┌──
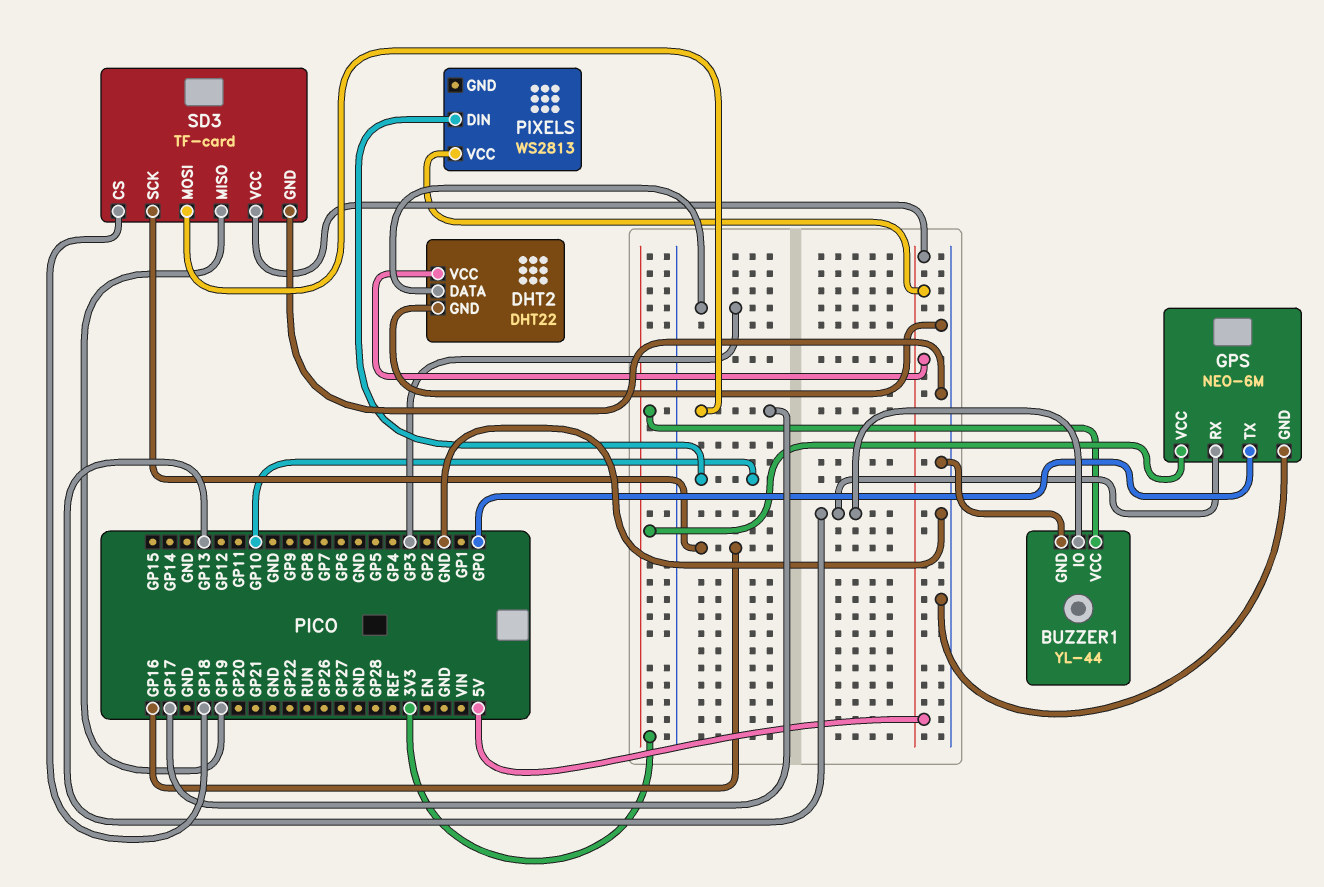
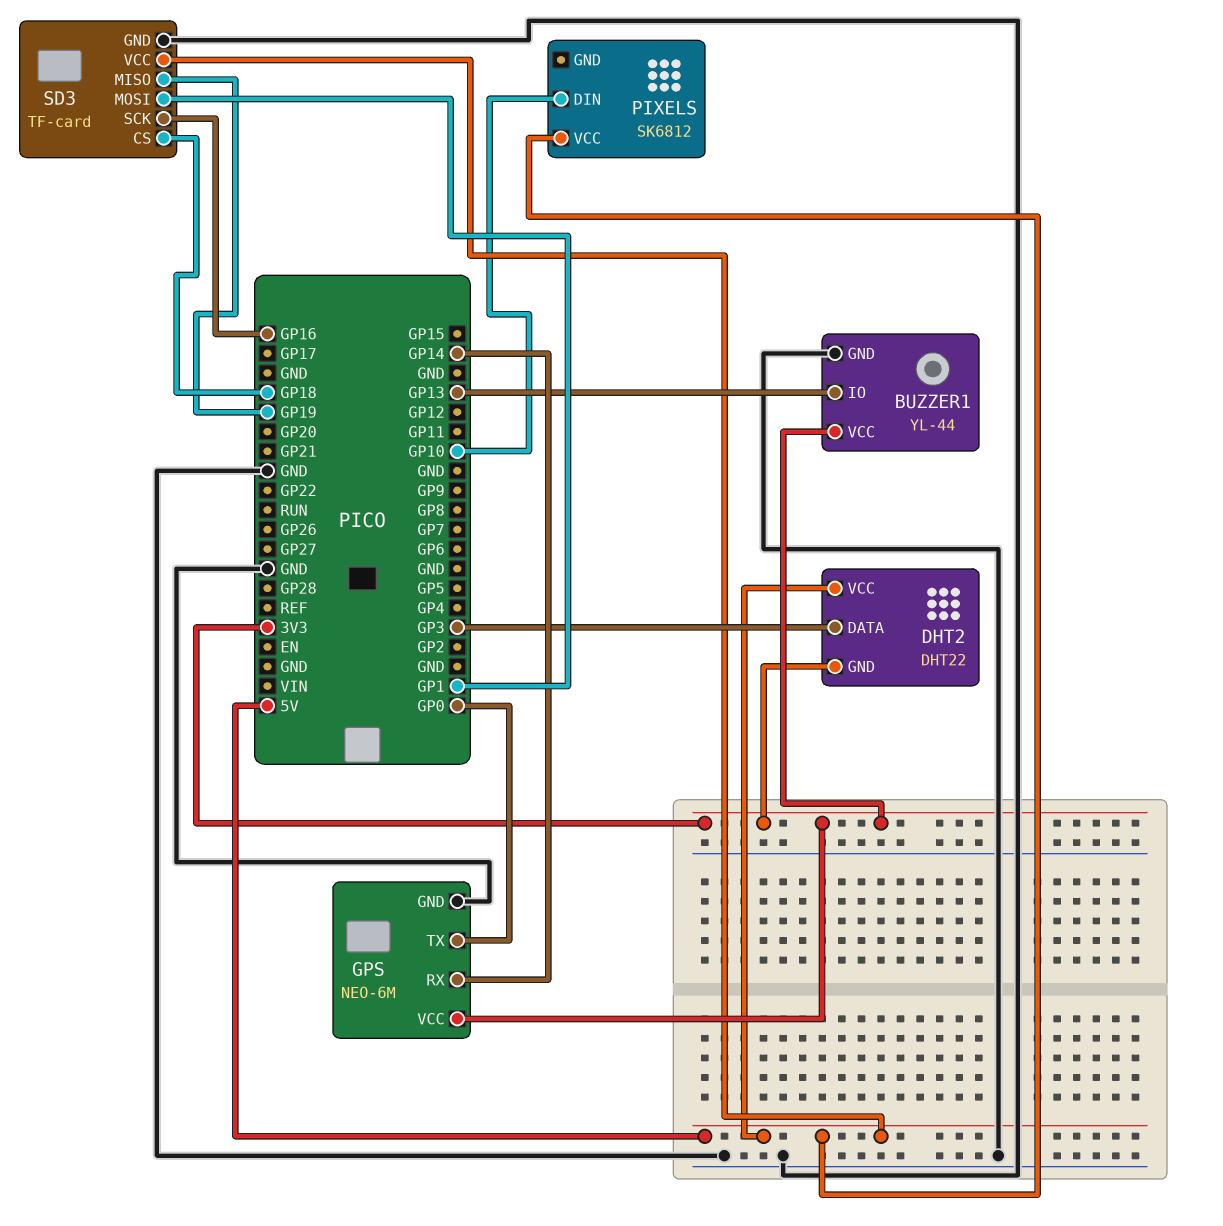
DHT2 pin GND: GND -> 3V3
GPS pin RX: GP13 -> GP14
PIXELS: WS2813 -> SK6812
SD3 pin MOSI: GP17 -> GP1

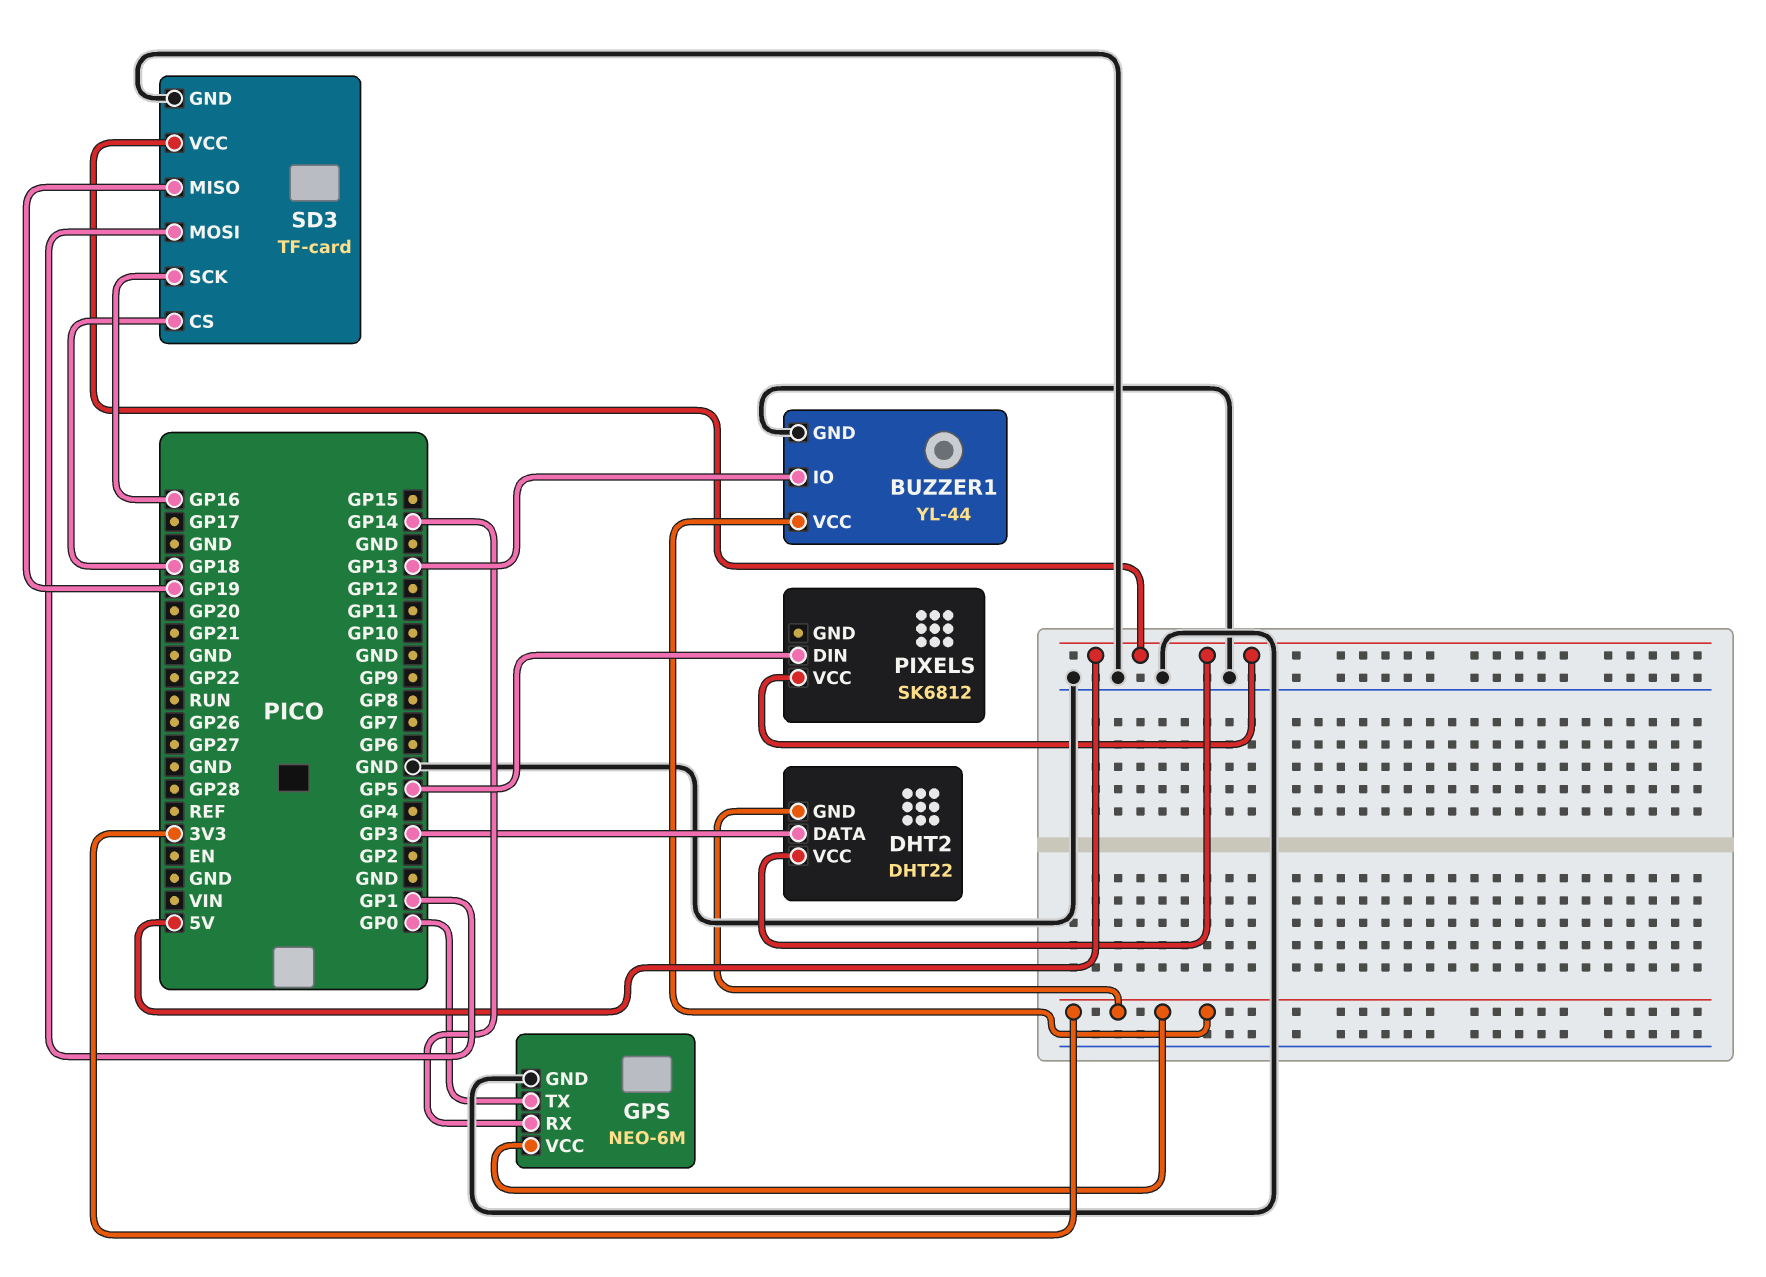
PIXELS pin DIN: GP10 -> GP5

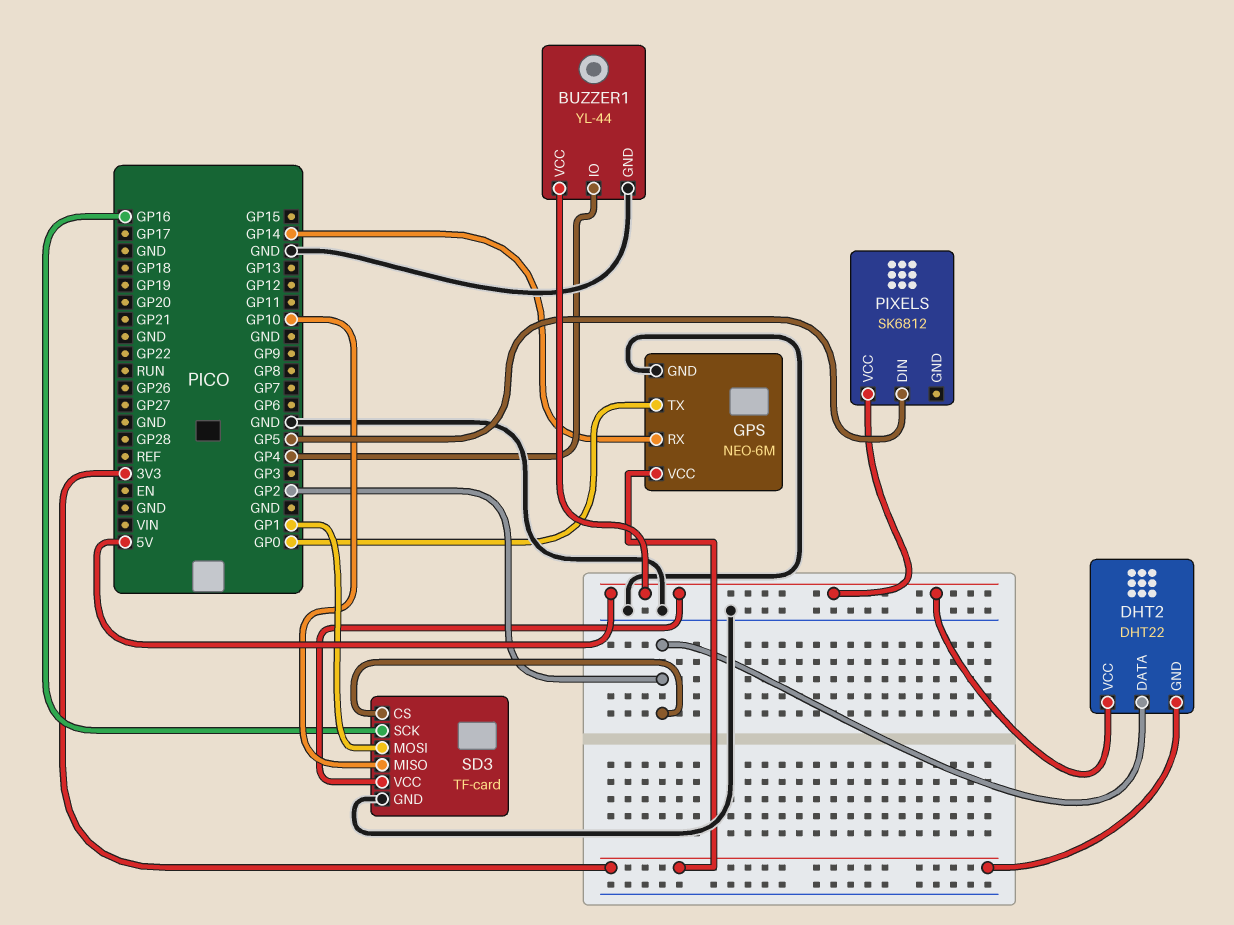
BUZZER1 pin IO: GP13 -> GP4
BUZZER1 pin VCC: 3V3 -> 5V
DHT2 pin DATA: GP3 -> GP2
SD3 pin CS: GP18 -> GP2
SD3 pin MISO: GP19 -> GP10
└──
┌──
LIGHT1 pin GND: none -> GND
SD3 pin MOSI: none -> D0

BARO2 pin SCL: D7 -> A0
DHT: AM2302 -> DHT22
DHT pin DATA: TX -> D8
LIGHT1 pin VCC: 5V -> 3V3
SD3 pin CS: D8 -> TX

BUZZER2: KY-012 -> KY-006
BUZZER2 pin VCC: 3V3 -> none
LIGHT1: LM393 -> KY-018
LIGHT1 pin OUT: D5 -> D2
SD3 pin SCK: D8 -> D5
└──
┌──
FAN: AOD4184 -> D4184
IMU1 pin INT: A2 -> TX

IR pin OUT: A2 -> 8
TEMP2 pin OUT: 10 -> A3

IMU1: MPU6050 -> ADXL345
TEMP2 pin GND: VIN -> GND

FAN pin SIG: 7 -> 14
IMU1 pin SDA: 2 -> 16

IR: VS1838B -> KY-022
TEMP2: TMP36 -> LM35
└──
Repeat, character for character, the lines of the material above from the line with "BUZZER2 pin VCC: 3V3 -> none" through the line with "SD3 pin SCK: D8 -> D5".

BUZZER2 pin VCC: 3V3 -> none
LIGHT1: LM393 -> KY-018
LIGHT1 pin OUT: D5 -> D2
SD3 pin SCK: D8 -> D5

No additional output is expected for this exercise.